Transcribe the listing verbatim, please, with images dropped.

[THE DATA Boundary: Start]

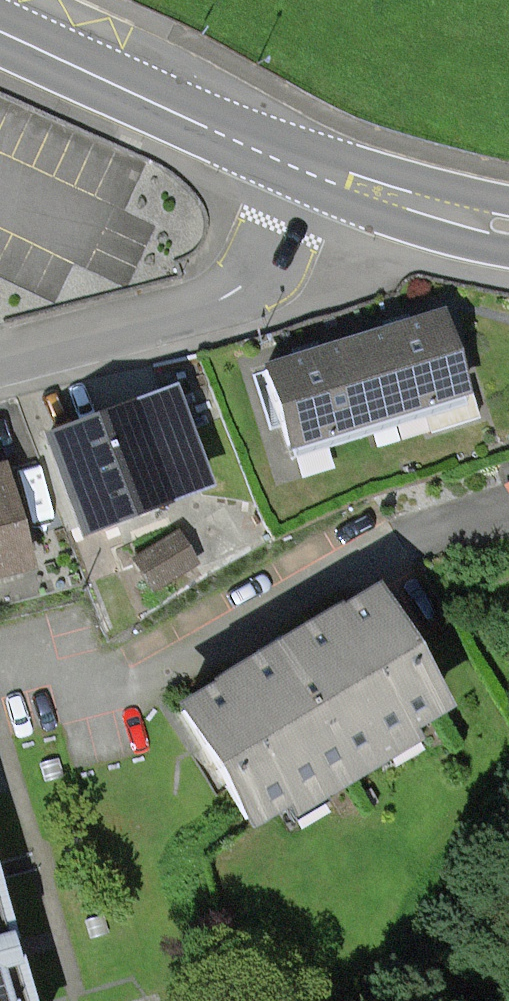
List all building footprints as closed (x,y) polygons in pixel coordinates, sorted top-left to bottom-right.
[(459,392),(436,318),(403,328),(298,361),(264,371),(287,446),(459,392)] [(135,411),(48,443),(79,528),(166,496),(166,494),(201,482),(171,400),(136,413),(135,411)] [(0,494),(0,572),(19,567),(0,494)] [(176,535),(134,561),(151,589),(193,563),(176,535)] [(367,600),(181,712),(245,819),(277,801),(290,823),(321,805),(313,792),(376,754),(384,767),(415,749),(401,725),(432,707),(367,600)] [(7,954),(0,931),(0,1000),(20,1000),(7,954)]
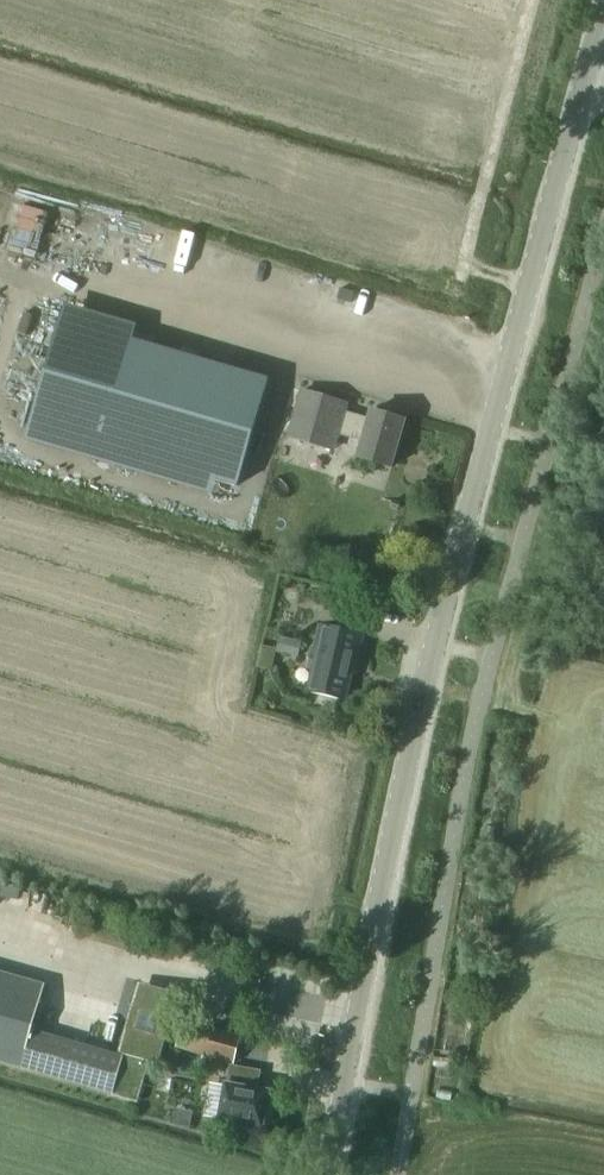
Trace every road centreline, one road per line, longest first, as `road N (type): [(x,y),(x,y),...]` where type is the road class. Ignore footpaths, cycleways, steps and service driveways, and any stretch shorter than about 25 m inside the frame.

[THE DATA Boundary: End]

RESPONSE BELOW -
List all building footprints as closed (x,y) polygons in pixel coordinates, sorted top-left to bottom-right.
[(459,392),(436,318),(403,328),(298,361),(264,371),(287,446),(459,392)] [(135,411),(48,443),(79,528),(166,496),(166,494),(201,482),(171,400),(136,413),(135,411)] [(0,494),(0,572),(19,567),(0,494)] [(176,535),(134,561),(151,589),(193,563),(176,535)] [(367,600),(181,712),(245,819),(277,801),(290,823),(321,805),(313,792),(376,754),(384,767),(415,749),(401,725),(432,707),(367,600)] [(7,954),(0,931),(0,1000),(20,1000),(7,954)]
Trace every road centreline, one road per line, longest first, as `road N (type): [(x,y),(x,y),...]` where type is the road class. Ignore footpaths, cycleways, steps and service driveways, and any stretch shorter than about 25 m inside the frame.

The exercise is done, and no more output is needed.